WHAT TO WORK ON |
The records that follow are to be given again exactly, with their pictures omitted.

THE DATA |
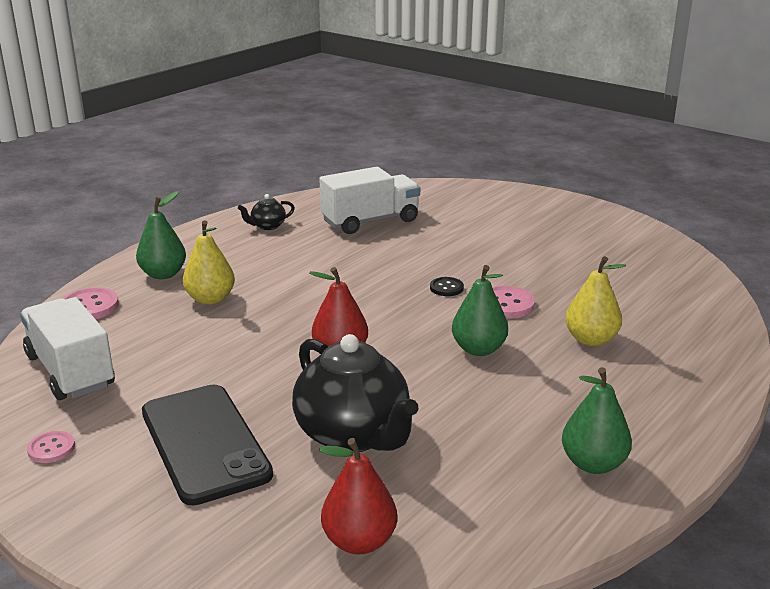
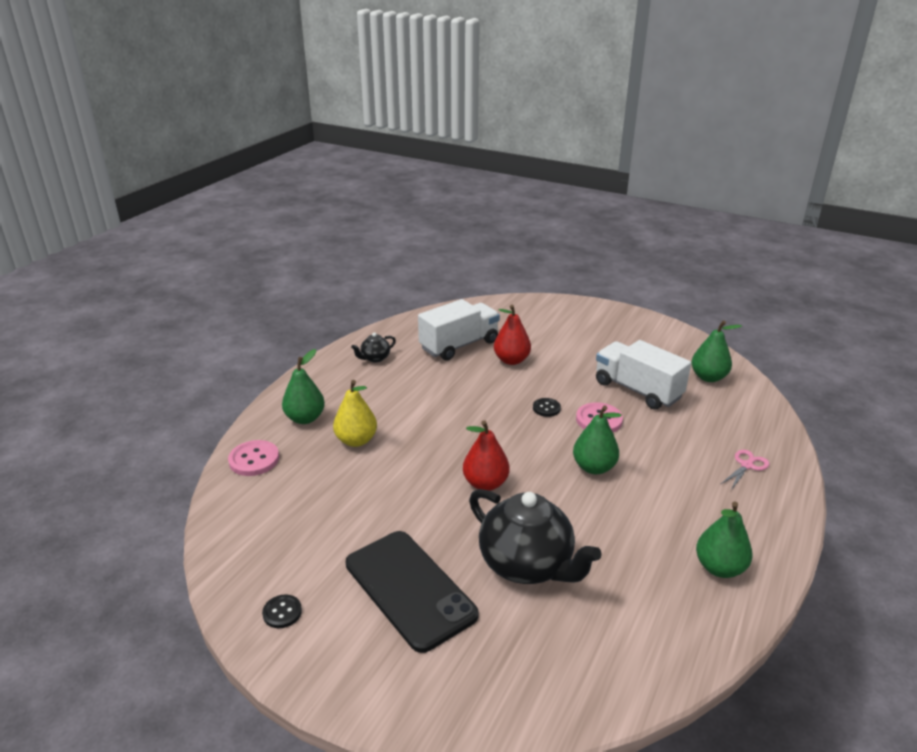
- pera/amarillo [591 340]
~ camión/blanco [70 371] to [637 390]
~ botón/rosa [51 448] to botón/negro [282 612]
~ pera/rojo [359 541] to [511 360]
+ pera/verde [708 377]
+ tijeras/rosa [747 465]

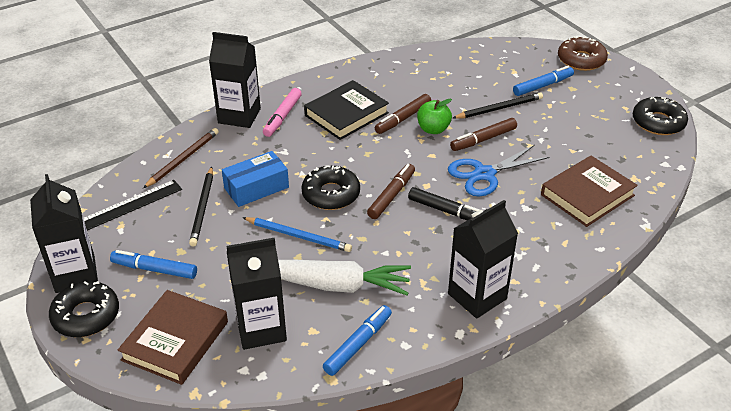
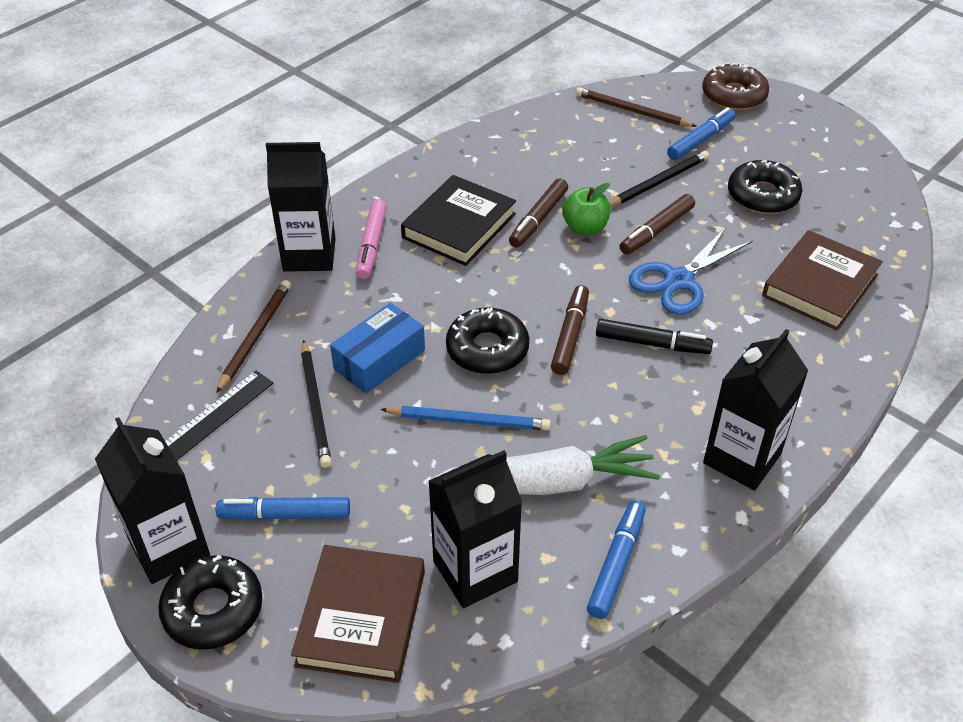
~ rosquilla/negro [658 122] to [762 195]
+ lápiz/marrón [632 111]

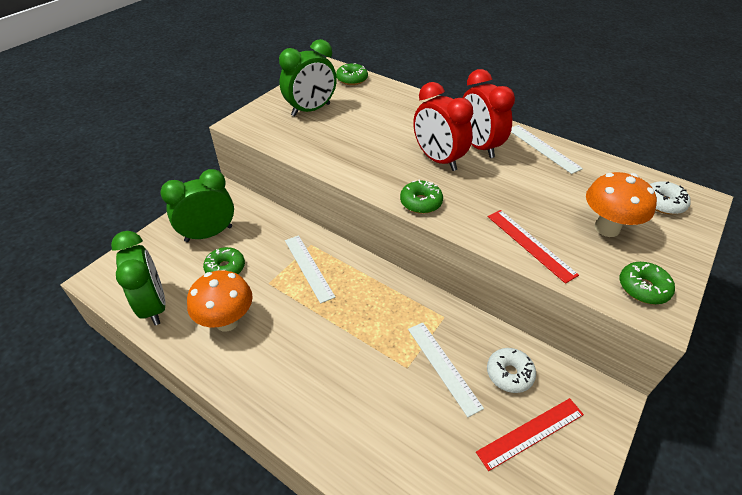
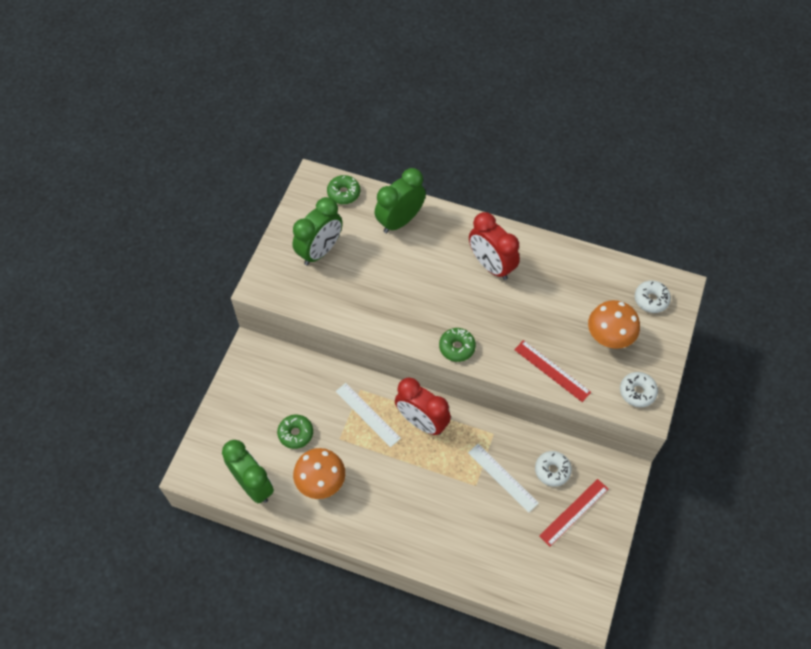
~ despertador/rojo [438 160] to [422 422]
- regla/blanco [543 148]
~ despertador/verde [209 234] to [400 221]
~ rosquilla/verde [643 288] to rosquilla/blanco [637 392]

EXERCISE OUTPUT |
- pera/amarillo [591 340]
~ camión/blanco [70 371] to [637 390]
~ botón/rosa [51 448] to botón/negro [282 612]
~ pera/rojo [359 541] to [511 360]
+ pera/verde [708 377]
+ tijeras/rosa [747 465]

~ rosquilla/negro [658 122] to [762 195]
+ lápiz/marrón [632 111]

~ despertador/rojo [438 160] to [422 422]
- regla/blanco [543 148]
~ despertador/verde [209 234] to [400 221]
~ rosquilla/verde [643 288] to rosquilla/blanco [637 392]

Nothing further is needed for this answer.